**WRITTEN EXERCISE:** Identify every line in the listing below that contains the string "away" and copy each of those lines. Matching is case-sensitive.

(Data records)
------------------------------------------------------------------------

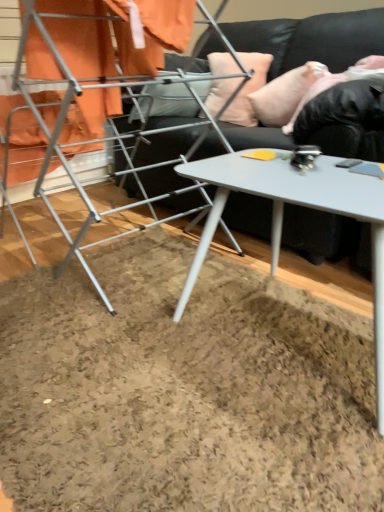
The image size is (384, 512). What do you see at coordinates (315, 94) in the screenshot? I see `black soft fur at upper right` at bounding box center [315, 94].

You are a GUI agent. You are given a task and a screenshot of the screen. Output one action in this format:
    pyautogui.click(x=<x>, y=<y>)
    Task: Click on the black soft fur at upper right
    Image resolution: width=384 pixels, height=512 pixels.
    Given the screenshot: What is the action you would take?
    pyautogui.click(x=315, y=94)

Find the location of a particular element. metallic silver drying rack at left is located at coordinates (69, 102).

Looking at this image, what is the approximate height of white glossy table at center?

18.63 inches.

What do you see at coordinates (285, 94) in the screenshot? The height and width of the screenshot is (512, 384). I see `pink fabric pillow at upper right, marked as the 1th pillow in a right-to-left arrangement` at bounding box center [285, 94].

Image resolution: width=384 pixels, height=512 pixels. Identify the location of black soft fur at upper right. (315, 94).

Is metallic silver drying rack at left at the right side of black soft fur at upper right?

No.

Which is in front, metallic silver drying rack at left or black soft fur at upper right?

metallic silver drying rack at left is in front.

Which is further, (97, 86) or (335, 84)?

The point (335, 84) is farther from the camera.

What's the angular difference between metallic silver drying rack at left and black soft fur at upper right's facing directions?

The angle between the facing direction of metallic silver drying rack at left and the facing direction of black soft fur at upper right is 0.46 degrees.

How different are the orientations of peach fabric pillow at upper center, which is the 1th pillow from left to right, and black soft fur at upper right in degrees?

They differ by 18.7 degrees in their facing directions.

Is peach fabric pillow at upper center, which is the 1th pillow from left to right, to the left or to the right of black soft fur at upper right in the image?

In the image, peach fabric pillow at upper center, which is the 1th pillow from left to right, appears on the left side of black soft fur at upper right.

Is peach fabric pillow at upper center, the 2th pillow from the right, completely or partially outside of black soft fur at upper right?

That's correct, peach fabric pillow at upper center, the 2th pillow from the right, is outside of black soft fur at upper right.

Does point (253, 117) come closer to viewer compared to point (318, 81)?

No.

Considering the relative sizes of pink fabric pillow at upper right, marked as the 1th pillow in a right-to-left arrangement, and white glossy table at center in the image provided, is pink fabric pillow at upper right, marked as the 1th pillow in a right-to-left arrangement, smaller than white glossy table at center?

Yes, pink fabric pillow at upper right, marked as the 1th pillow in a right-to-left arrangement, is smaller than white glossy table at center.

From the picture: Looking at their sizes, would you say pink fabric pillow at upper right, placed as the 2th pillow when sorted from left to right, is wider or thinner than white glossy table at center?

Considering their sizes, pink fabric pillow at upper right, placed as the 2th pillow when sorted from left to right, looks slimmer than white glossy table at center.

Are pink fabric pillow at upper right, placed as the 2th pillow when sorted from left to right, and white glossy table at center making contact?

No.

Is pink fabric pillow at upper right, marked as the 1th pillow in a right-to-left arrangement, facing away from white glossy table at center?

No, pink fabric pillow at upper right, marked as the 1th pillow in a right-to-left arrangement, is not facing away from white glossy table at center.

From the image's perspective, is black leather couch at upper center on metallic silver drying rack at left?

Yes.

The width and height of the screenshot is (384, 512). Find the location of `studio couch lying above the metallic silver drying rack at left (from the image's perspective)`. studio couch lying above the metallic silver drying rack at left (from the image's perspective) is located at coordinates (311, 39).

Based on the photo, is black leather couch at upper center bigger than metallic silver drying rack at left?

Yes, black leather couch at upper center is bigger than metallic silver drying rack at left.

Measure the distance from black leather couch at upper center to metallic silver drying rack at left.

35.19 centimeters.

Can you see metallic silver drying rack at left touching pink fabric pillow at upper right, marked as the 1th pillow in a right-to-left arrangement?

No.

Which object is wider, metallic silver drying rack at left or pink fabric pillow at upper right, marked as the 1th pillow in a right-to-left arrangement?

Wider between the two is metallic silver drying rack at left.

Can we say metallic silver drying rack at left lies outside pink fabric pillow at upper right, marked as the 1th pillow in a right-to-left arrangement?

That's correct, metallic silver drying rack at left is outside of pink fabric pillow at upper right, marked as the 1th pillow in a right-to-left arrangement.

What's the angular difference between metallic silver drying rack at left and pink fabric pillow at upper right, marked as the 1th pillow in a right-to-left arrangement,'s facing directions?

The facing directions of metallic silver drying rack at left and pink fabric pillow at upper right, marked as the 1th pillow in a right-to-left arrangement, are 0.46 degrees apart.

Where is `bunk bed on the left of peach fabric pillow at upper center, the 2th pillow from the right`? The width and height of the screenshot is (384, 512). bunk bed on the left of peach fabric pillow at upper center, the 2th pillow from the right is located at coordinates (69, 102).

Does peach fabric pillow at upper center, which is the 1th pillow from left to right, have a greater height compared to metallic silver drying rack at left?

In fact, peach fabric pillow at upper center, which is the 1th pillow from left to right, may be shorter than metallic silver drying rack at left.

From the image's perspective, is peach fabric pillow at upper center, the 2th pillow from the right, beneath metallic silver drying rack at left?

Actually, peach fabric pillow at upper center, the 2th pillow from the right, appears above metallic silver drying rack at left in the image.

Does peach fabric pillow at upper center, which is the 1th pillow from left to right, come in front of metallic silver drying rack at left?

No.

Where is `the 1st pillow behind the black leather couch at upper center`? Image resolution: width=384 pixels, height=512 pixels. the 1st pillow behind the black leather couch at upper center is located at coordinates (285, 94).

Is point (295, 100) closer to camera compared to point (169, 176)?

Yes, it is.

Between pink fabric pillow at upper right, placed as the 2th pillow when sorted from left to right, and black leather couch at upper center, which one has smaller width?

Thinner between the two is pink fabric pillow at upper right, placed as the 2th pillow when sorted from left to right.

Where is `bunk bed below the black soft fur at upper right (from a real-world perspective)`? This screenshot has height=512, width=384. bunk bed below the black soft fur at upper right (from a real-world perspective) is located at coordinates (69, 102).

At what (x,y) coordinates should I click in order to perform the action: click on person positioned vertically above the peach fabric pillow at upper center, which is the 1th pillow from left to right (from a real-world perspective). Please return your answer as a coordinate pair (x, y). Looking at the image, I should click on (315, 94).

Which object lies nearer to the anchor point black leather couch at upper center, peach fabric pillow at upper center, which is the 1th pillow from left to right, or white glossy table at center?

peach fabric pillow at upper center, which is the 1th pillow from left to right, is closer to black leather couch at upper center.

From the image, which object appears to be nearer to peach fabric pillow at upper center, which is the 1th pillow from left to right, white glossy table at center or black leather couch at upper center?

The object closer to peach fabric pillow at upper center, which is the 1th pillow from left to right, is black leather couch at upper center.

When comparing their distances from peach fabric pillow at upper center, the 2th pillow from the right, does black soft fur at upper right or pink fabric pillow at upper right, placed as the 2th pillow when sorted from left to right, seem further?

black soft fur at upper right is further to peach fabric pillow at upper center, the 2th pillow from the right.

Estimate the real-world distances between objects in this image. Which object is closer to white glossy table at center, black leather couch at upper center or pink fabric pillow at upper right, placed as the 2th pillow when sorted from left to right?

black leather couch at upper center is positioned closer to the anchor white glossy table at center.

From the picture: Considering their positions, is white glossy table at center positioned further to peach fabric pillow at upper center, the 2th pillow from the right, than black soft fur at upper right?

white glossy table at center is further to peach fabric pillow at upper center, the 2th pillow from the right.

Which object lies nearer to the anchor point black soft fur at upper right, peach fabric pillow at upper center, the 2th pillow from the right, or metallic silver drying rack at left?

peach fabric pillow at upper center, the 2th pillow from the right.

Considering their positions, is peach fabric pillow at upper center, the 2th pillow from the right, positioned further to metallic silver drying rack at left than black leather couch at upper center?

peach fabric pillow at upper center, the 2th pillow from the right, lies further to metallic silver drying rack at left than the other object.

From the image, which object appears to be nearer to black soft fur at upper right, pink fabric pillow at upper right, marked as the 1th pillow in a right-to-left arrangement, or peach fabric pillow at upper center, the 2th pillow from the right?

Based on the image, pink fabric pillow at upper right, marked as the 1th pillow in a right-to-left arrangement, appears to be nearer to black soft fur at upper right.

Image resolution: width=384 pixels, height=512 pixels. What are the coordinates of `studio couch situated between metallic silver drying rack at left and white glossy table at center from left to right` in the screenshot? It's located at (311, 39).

------------------------------------------------------------------------

**FINISHED EXERCISE:**
Is pink fabric pillow at upper right, marked as the 1th pillow in a right-to-left arrangement, facing away from white glossy table at center?
No, pink fabric pillow at upper right, marked as the 1th pillow in a right-to-left arrangement, is not facing away from white glossy table at center.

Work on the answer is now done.